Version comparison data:
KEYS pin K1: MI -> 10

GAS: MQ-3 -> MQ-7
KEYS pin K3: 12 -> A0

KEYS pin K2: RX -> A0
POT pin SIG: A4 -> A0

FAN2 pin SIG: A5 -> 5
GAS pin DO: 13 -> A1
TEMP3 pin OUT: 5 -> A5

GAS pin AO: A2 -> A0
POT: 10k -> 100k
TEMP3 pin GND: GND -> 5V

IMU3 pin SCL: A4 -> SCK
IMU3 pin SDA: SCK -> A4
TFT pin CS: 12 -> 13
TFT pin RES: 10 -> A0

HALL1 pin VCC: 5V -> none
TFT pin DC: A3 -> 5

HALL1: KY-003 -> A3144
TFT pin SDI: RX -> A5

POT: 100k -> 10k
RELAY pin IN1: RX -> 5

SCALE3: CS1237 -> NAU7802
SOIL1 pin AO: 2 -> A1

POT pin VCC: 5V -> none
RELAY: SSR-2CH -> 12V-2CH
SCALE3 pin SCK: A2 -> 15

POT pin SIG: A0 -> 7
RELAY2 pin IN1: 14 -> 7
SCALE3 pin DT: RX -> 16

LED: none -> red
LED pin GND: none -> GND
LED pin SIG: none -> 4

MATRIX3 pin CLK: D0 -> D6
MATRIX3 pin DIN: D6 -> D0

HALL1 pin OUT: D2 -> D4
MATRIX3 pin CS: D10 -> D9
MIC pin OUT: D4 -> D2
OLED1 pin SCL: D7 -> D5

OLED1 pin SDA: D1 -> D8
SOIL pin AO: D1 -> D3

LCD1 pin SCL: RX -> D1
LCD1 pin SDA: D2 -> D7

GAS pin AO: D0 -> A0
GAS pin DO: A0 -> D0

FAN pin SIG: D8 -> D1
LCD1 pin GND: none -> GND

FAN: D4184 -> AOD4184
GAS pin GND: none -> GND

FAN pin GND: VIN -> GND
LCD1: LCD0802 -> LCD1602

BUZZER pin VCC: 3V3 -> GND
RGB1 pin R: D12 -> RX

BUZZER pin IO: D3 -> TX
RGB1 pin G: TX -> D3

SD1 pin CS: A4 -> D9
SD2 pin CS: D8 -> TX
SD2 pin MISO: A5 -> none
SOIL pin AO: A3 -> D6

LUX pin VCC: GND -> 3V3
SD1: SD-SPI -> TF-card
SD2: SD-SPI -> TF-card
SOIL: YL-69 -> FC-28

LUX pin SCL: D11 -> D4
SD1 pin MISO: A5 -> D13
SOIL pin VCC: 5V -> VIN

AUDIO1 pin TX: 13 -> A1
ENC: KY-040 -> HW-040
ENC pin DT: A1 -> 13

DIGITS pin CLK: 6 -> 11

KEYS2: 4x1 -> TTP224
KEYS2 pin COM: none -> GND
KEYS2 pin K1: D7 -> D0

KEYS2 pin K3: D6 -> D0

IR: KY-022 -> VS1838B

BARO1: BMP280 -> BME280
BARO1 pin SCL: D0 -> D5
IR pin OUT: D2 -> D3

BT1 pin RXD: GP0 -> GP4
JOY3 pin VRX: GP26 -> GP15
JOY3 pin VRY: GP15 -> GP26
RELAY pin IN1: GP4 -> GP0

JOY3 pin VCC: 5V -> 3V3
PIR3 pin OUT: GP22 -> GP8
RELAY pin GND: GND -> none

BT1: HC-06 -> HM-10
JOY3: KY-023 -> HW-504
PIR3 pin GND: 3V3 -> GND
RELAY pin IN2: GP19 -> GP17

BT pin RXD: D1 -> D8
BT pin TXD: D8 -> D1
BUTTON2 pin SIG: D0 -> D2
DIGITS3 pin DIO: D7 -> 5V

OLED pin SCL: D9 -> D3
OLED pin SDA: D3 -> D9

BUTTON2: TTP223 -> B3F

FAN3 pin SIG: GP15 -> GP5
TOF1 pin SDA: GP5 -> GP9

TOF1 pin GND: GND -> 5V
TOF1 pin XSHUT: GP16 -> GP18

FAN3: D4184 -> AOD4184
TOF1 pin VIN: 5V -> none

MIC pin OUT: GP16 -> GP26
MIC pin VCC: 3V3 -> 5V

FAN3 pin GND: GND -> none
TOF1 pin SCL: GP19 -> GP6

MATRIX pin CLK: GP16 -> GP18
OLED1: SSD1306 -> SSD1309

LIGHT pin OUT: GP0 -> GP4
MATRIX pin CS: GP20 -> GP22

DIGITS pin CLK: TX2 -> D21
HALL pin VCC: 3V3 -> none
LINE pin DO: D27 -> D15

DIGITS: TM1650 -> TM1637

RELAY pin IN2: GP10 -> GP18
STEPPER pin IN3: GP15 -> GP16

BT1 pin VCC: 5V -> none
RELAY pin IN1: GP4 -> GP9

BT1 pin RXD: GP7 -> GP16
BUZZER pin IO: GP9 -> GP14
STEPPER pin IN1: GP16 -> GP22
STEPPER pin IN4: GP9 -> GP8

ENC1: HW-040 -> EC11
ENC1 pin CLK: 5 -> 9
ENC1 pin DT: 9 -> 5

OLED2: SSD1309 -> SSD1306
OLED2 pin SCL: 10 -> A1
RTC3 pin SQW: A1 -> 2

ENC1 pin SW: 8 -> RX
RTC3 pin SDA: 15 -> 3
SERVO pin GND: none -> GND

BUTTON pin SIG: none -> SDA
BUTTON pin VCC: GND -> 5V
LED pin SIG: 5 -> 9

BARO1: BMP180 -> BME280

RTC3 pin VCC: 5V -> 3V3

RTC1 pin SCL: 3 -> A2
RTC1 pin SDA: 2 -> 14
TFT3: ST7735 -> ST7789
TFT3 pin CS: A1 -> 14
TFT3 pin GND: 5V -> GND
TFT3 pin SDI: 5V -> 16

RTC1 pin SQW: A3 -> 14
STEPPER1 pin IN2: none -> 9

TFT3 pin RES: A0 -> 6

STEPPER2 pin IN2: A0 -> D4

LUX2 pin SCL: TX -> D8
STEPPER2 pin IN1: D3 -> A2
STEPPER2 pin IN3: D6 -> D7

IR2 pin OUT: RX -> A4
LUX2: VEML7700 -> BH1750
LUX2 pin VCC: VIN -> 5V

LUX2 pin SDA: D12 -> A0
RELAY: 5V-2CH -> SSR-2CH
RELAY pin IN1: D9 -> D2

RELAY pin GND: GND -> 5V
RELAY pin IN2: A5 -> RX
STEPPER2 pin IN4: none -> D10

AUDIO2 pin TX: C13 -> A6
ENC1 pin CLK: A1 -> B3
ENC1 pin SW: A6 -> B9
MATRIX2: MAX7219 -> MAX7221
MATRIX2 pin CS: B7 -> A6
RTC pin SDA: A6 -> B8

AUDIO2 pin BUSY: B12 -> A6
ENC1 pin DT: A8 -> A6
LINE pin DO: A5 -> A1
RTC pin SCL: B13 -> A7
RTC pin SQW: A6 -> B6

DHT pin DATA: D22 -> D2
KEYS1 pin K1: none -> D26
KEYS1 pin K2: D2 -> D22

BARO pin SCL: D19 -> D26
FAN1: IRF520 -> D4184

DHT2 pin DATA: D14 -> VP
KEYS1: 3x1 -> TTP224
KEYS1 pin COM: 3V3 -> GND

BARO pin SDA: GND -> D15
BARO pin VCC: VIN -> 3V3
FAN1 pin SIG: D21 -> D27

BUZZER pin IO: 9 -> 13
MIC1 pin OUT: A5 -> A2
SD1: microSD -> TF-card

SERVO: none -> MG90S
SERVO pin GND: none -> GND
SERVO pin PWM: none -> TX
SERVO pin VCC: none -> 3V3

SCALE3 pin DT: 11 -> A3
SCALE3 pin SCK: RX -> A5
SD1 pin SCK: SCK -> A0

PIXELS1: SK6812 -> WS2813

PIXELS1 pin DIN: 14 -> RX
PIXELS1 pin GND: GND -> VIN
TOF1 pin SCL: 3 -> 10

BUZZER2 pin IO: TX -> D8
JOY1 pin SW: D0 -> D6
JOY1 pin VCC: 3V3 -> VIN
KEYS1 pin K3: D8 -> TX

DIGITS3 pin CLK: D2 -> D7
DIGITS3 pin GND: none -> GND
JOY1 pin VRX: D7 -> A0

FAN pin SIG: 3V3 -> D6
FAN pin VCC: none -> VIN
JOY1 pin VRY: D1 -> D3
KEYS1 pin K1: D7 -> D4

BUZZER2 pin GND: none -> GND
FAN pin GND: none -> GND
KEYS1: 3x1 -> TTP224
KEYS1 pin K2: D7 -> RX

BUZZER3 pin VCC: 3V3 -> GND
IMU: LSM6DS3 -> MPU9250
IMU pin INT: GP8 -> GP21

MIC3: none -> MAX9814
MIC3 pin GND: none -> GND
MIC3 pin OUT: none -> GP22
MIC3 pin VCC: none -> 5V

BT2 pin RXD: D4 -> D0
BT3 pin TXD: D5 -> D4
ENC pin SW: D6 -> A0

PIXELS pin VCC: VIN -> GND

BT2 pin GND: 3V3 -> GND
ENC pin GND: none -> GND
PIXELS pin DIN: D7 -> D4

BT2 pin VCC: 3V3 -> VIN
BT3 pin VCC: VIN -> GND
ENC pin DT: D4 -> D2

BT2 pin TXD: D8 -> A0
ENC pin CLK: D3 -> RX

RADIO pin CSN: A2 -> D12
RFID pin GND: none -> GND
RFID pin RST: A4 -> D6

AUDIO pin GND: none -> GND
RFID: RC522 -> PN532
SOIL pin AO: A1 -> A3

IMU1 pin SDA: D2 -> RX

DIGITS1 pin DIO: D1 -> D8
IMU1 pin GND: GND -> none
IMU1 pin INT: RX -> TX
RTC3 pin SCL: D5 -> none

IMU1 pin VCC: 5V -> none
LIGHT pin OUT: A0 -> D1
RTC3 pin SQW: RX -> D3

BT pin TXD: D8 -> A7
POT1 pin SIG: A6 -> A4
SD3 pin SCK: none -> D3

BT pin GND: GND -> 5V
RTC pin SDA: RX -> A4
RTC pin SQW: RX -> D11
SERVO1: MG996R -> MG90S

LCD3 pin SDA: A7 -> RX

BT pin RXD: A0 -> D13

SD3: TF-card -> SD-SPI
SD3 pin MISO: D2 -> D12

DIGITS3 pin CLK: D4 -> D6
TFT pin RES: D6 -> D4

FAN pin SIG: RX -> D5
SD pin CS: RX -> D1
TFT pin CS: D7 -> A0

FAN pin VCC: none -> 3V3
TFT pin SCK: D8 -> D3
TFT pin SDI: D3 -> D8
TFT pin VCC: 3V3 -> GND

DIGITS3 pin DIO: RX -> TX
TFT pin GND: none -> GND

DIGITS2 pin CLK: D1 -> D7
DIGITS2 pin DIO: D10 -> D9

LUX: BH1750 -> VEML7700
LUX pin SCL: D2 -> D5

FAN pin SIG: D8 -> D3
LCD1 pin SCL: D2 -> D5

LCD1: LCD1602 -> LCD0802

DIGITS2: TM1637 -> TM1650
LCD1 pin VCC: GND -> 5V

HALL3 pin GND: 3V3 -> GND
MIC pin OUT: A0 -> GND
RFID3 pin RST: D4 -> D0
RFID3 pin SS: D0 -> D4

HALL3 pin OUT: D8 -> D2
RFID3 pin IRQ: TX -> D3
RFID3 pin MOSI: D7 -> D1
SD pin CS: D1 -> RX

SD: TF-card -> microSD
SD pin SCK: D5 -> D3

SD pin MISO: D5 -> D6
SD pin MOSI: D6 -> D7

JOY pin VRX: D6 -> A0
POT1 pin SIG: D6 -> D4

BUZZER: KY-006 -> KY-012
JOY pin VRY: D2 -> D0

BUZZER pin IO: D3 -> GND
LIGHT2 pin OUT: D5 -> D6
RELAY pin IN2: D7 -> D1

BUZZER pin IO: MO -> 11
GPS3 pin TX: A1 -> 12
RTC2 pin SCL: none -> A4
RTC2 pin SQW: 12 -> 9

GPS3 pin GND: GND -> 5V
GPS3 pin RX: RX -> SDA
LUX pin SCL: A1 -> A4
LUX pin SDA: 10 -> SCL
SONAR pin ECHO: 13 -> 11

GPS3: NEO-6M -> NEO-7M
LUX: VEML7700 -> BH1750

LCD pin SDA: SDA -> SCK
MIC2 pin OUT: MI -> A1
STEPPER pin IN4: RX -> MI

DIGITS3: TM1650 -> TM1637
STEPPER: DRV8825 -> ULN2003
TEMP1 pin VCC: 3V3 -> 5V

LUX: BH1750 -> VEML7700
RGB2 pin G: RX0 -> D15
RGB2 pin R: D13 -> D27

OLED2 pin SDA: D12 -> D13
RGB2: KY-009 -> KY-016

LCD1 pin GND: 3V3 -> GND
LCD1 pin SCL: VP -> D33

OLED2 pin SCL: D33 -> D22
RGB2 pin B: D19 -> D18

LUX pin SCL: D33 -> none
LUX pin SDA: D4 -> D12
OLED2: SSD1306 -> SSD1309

Task instructions: All that is wanted is the lines from the one containing "TFT pin SCK: D8 -> D3" through the last line of the records, restated word for word.

Solution to the exercise:
TFT pin SCK: D8 -> D3
TFT pin SDI: D3 -> D8
TFT pin VCC: 3V3 -> GND

DIGITS3 pin DIO: RX -> TX
TFT pin GND: none -> GND

DIGITS2 pin CLK: D1 -> D7
DIGITS2 pin DIO: D10 -> D9

LUX: BH1750 -> VEML7700
LUX pin SCL: D2 -> D5

FAN pin SIG: D8 -> D3
LCD1 pin SCL: D2 -> D5

LCD1: LCD1602 -> LCD0802

DIGITS2: TM1637 -> TM1650
LCD1 pin VCC: GND -> 5V

HALL3 pin GND: 3V3 -> GND
MIC pin OUT: A0 -> GND
RFID3 pin RST: D4 -> D0
RFID3 pin SS: D0 -> D4

HALL3 pin OUT: D8 -> D2
RFID3 pin IRQ: TX -> D3
RFID3 pin MOSI: D7 -> D1
SD pin CS: D1 -> RX

SD: TF-card -> microSD
SD pin SCK: D5 -> D3

SD pin MISO: D5 -> D6
SD pin MOSI: D6 -> D7

JOY pin VRX: D6 -> A0
POT1 pin SIG: D6 -> D4

BUZZER: KY-006 -> KY-012
JOY pin VRY: D2 -> D0

BUZZER pin IO: D3 -> GND
LIGHT2 pin OUT: D5 -> D6
RELAY pin IN2: D7 -> D1

BUZZER pin IO: MO -> 11
GPS3 pin TX: A1 -> 12
RTC2 pin SCL: none -> A4
RTC2 pin SQW: 12 -> 9

GPS3 pin GND: GND -> 5V
GPS3 pin RX: RX -> SDA
LUX pin SCL: A1 -> A4
LUX pin SDA: 10 -> SCL
SONAR pin ECHO: 13 -> 11

GPS3: NEO-6M -> NEO-7M
LUX: VEML7700 -> BH1750

LCD pin SDA: SDA -> SCK
MIC2 pin OUT: MI -> A1
STEPPER pin IN4: RX -> MI

DIGITS3: TM1650 -> TM1637
STEPPER: DRV8825 -> ULN2003
TEMP1 pin VCC: 3V3 -> 5V

LUX: BH1750 -> VEML7700
RGB2 pin G: RX0 -> D15
RGB2 pin R: D13 -> D27

OLED2 pin SDA: D12 -> D13
RGB2: KY-009 -> KY-016

LCD1 pin GND: 3V3 -> GND
LCD1 pin SCL: VP -> D33

OLED2 pin SCL: D33 -> D22
RGB2 pin B: D19 -> D18

LUX pin SCL: D33 -> none
LUX pin SDA: D4 -> D12
OLED2: SSD1306 -> SSD1309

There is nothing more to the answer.